[Data excerpts]

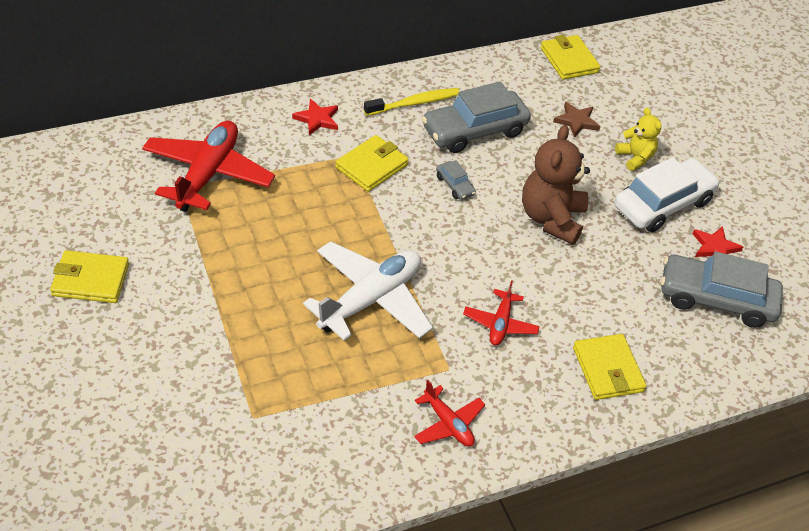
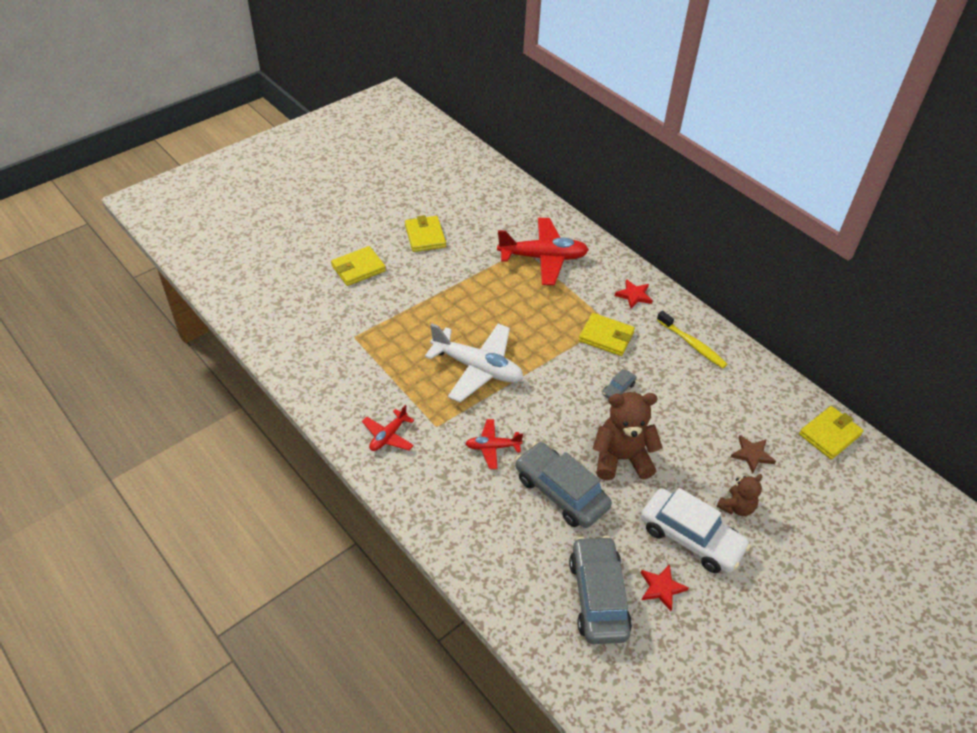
camera: 75 degrees right, 0 degrees up
(474, 130) = (688, 388): grey car -> grey car (561, 492)
(608, 369) = (480, 526): yellow wallet -> yellow wallet (358, 268)
(635, 158) = (736, 507): yellow teddy bear -> brown teddy bear

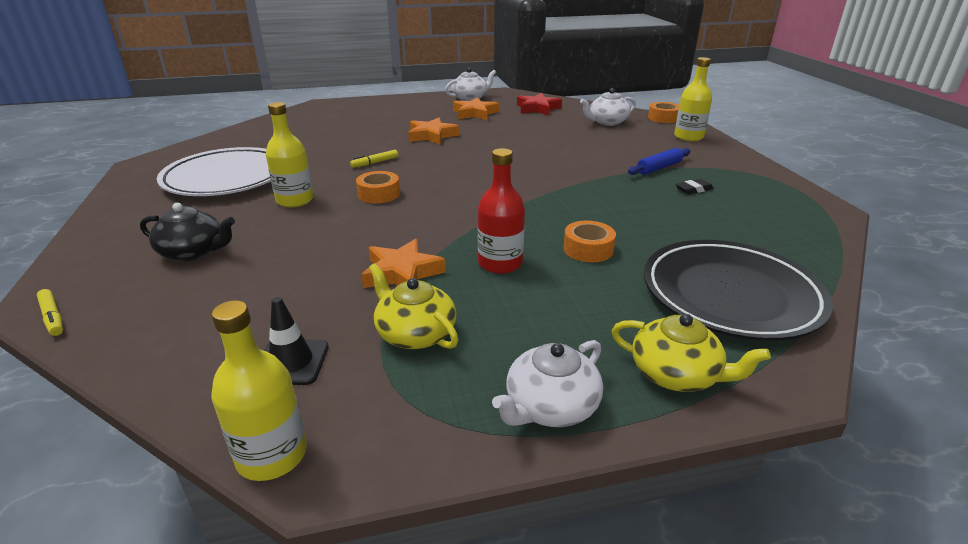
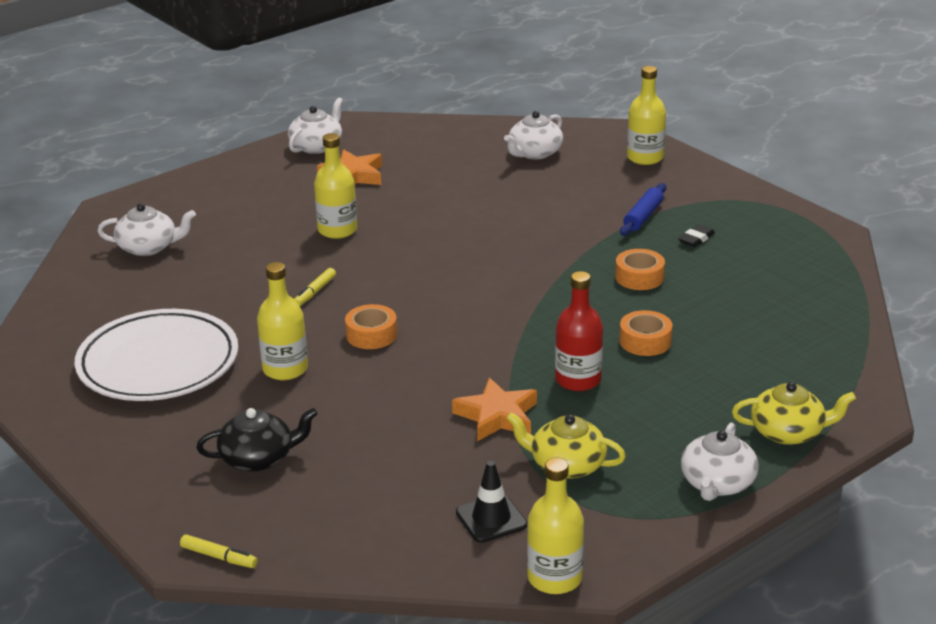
camera: 25 degrees left, 0 degrees up
(312, 123) = (148, 247): none -> white teapot
(431, 135) = (337, 230): orange star -> yellow bottle
(537, 108) = (427, 147): red star -> none
(663, 118) = (596, 130): orange tape -> orange tape (639, 277)
(730, 295) = (792, 352): black plate -> none

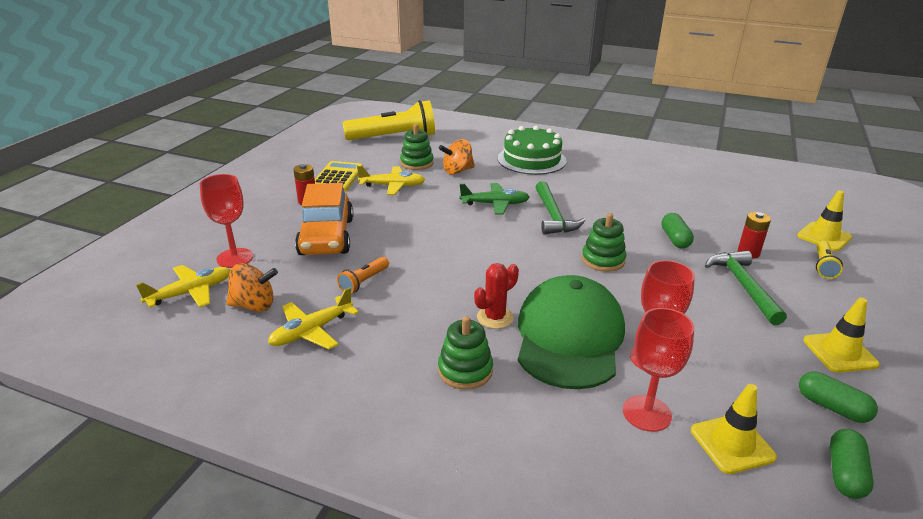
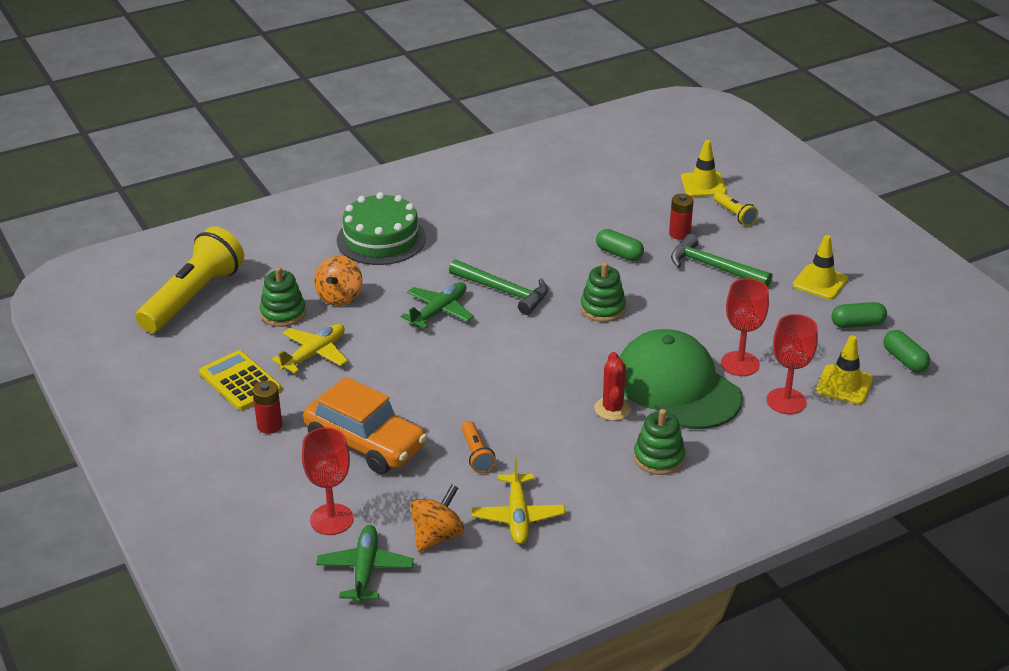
camera: 50 degrees left, 5 degrees up
(191, 293) = (365, 570): yellow plane -> green plane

→ Aim of the exercise:
Could you return all lines from the records that include the word "left"?

→ Finished exercise:
camera: 25 degrees left, 0 degrees up
camera: 50 degrees left, 5 degrees up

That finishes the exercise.